§ **Directions**
Omit all pictures and transcribe only the lines in the entries below that run from the line with "Review Contacts: [137,132,368,216]" through the line with "journal210: [557,1094,602,1130] ->".

§ **The data**

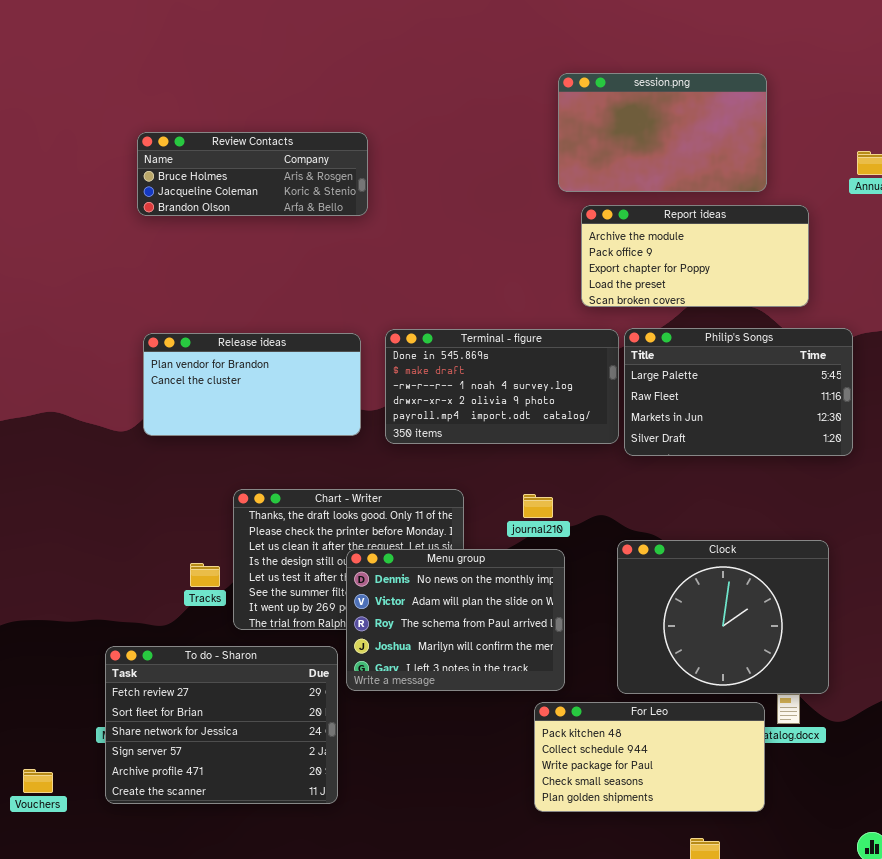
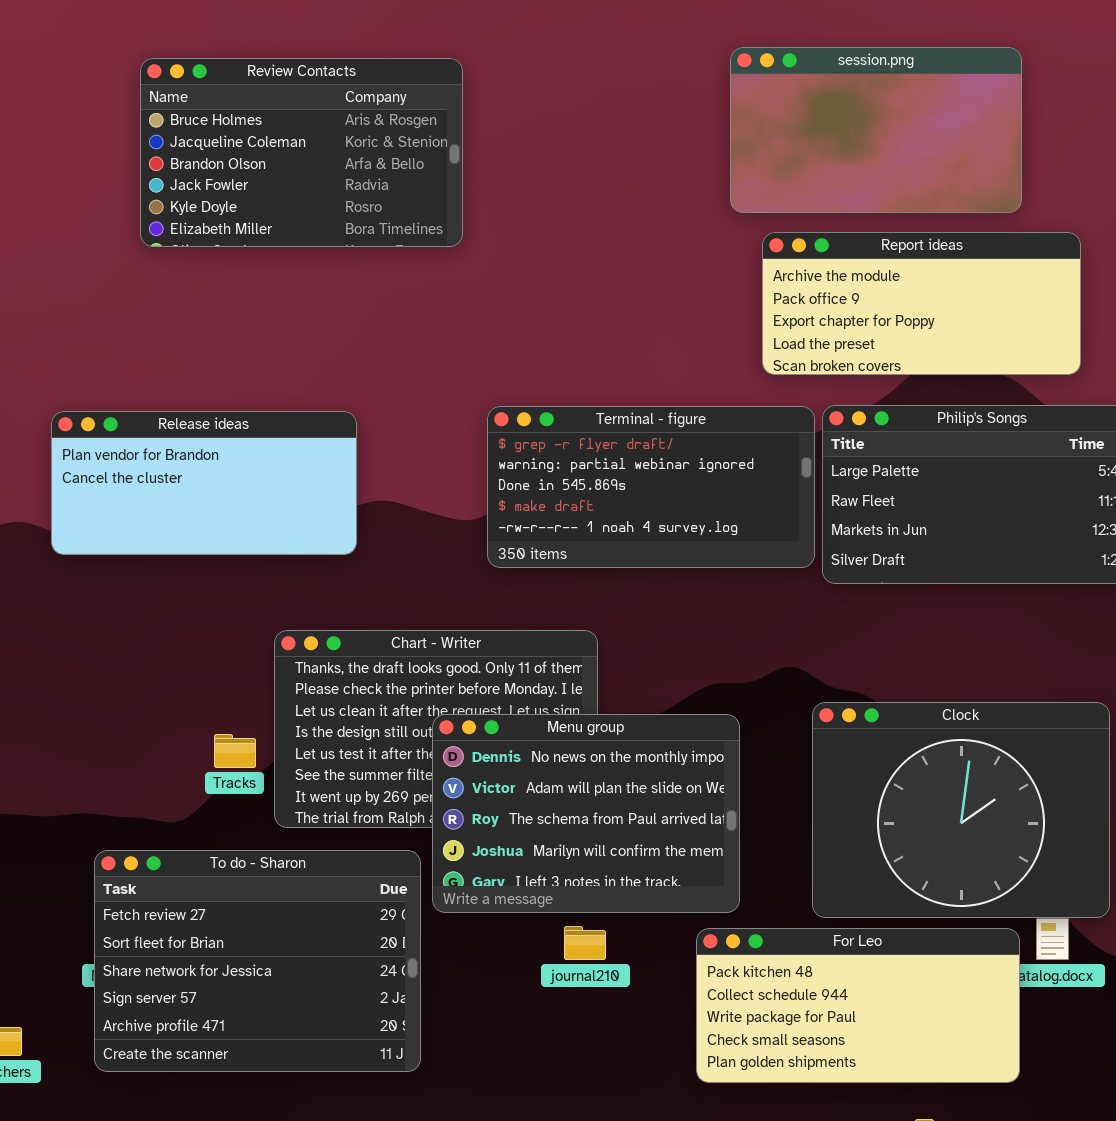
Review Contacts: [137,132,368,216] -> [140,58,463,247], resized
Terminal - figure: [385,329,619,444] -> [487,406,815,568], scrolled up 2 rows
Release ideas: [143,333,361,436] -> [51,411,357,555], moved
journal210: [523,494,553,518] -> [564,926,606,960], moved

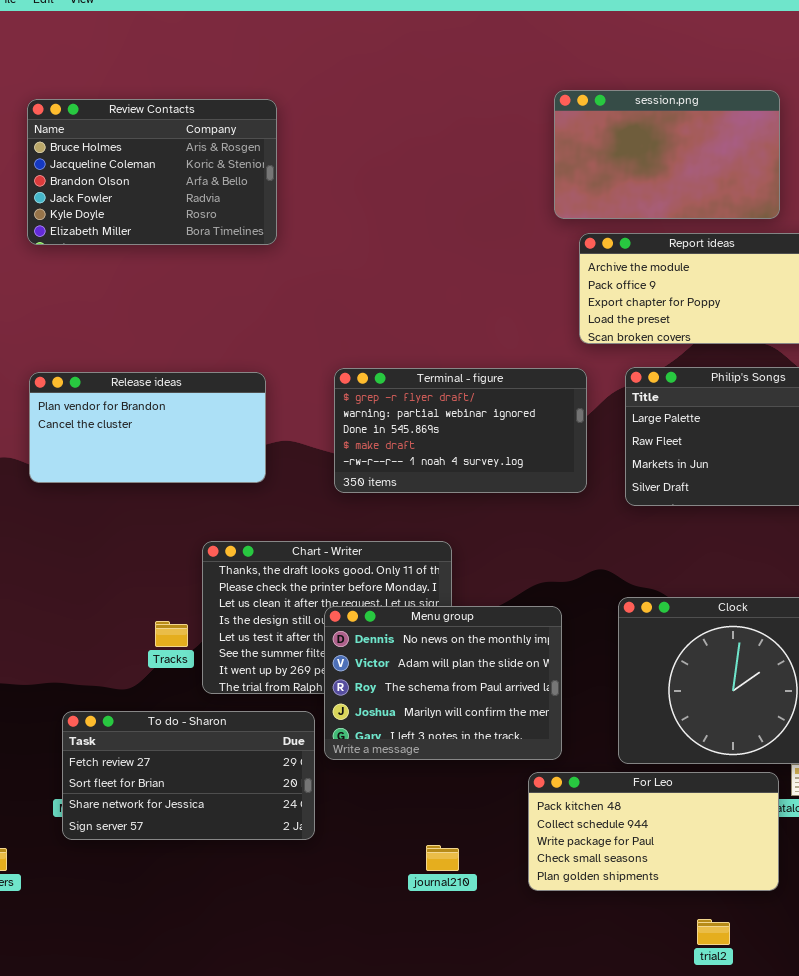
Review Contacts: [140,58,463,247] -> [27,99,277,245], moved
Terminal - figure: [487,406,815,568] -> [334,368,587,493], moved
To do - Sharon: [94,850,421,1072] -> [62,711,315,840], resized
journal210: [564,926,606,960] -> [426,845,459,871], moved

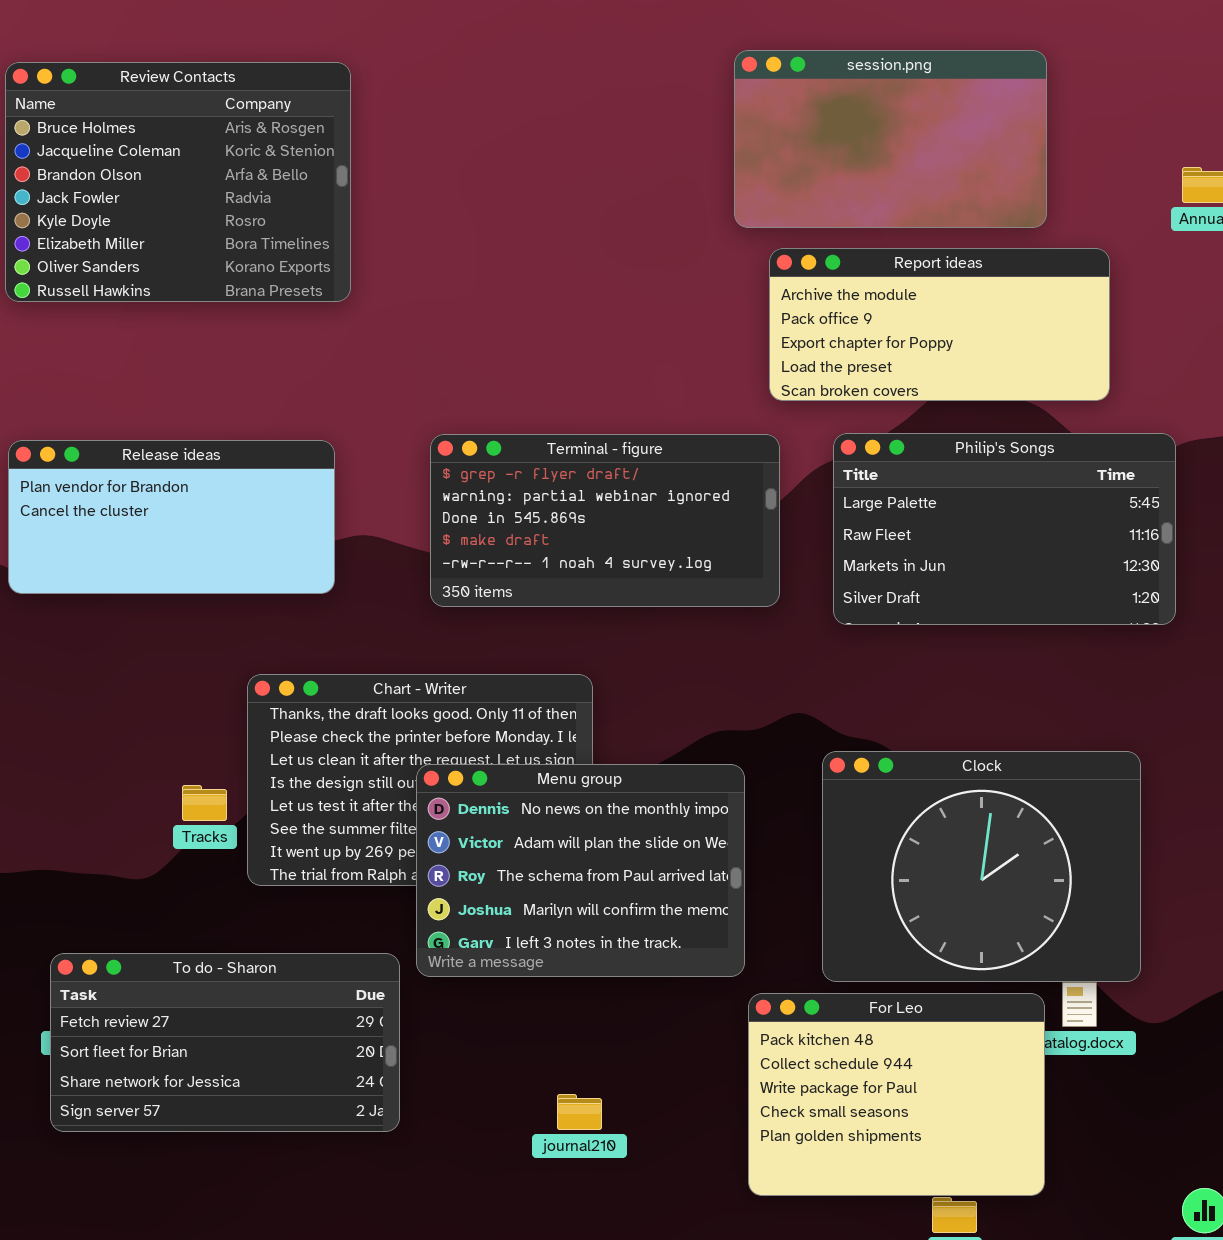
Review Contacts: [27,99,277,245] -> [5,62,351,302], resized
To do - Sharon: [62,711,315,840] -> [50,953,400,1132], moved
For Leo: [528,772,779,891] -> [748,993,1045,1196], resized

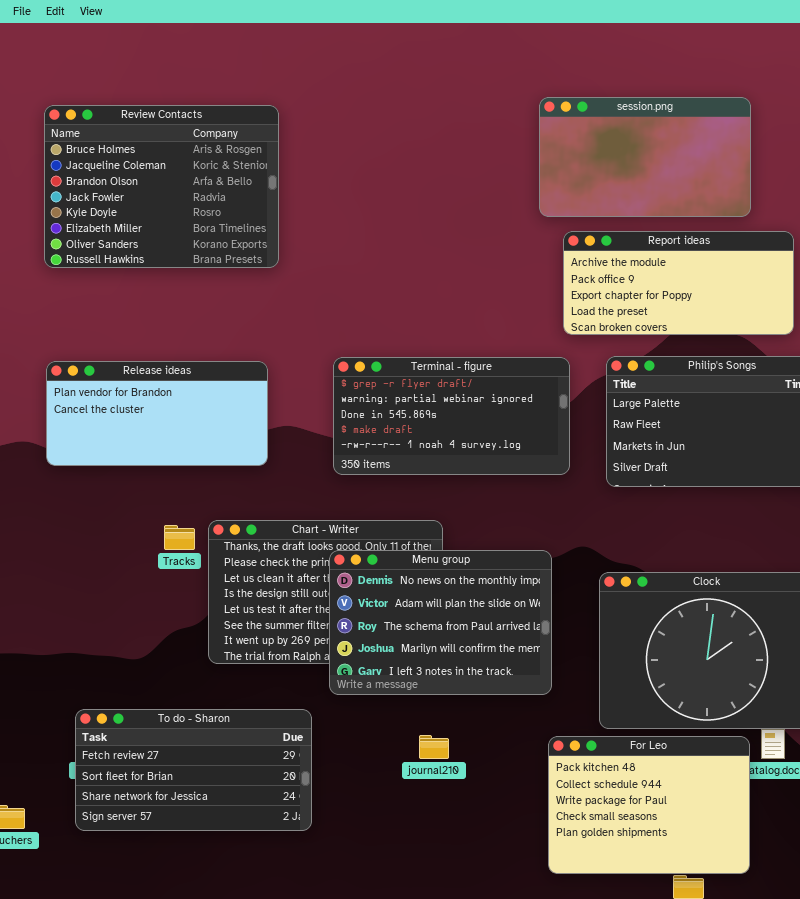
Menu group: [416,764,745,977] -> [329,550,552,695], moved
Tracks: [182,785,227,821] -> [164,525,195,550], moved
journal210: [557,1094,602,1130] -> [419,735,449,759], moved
--
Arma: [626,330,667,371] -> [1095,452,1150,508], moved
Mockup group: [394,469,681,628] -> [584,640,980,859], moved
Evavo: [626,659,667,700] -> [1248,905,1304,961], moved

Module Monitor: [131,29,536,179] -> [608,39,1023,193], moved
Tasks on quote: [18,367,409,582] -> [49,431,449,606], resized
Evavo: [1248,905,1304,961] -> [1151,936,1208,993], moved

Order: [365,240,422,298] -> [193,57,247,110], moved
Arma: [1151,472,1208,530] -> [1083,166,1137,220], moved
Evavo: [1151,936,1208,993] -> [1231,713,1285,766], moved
==
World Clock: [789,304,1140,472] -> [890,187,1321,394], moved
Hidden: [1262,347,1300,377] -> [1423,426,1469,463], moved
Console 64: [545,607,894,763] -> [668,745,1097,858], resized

§ **Finished exercise**
Review Contacts: [137,132,368,216] -> [140,58,463,247], resized
Terminal - figure: [385,329,619,444] -> [487,406,815,568], scrolled up 2 rows
Release ideas: [143,333,361,436] -> [51,411,357,555], moved
journal210: [523,494,553,518] -> [564,926,606,960], moved

Review Contacts: [140,58,463,247] -> [27,99,277,245], moved
Terminal - figure: [487,406,815,568] -> [334,368,587,493], moved
To do - Sharon: [94,850,421,1072] -> [62,711,315,840], resized
journal210: [564,926,606,960] -> [426,845,459,871], moved

Review Contacts: [27,99,277,245] -> [5,62,351,302], resized
To do - Sharon: [62,711,315,840] -> [50,953,400,1132], moved
For Leo: [528,772,779,891] -> [748,993,1045,1196], resized

Menu group: [416,764,745,977] -> [329,550,552,695], moved
Tracks: [182,785,227,821] -> [164,525,195,550], moved
journal210: [557,1094,602,1130] -> [419,735,449,759], moved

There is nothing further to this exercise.